Data records
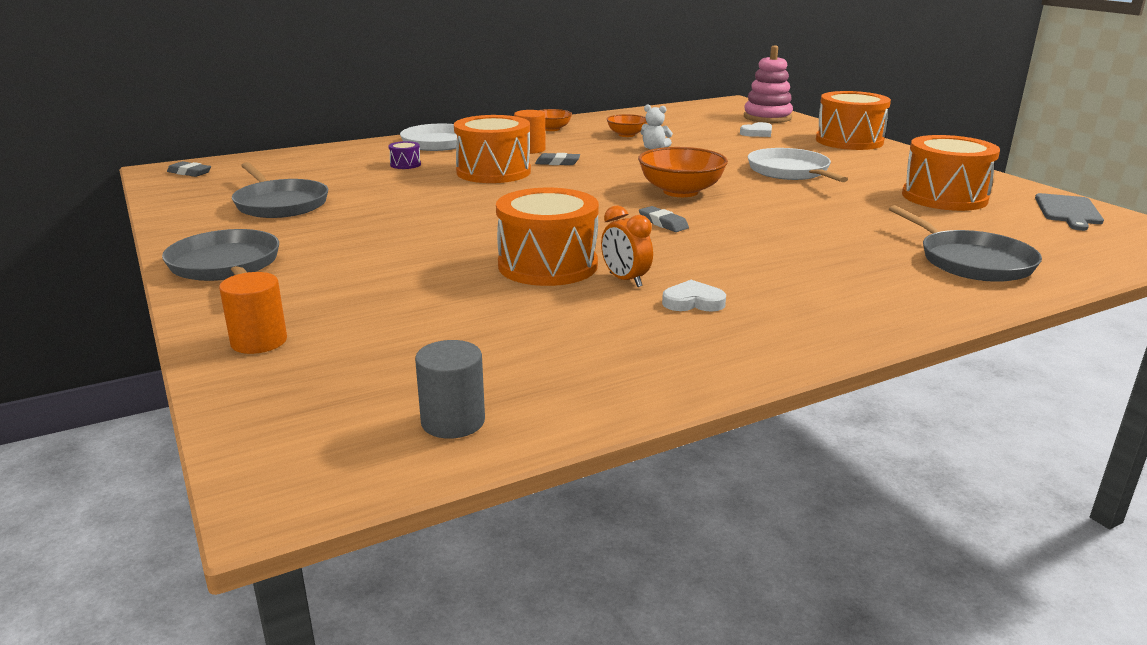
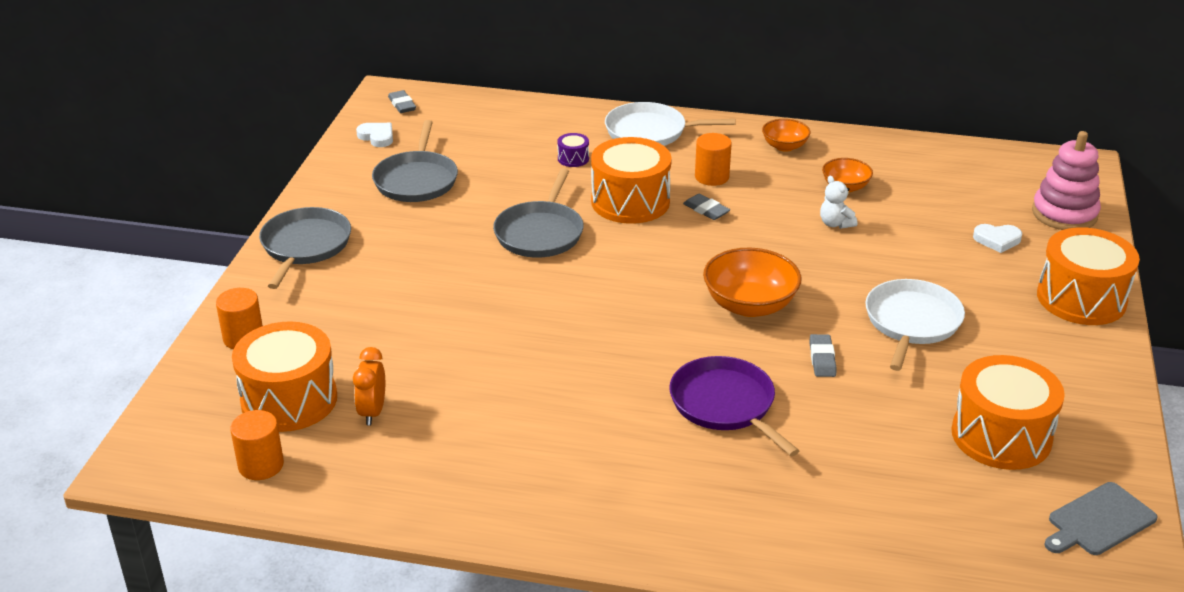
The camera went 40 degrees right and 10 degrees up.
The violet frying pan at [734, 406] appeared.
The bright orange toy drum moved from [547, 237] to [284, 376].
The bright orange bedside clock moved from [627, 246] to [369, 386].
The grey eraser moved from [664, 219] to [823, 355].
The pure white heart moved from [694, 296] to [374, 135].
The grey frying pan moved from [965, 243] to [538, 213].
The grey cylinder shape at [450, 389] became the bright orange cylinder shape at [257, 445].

Task instructions
Please print exactly the lines of the entries above, beginning with the line that contains "The violet frying pan at [734, 406] appeared." and ending with the last line.

Exercise solution
The violet frying pan at [734, 406] appeared.
The bright orange toy drum moved from [547, 237] to [284, 376].
The bright orange bedside clock moved from [627, 246] to [369, 386].
The grey eraser moved from [664, 219] to [823, 355].
The pure white heart moved from [694, 296] to [374, 135].
The grey frying pan moved from [965, 243] to [538, 213].
The grey cylinder shape at [450, 389] became the bright orange cylinder shape at [257, 445].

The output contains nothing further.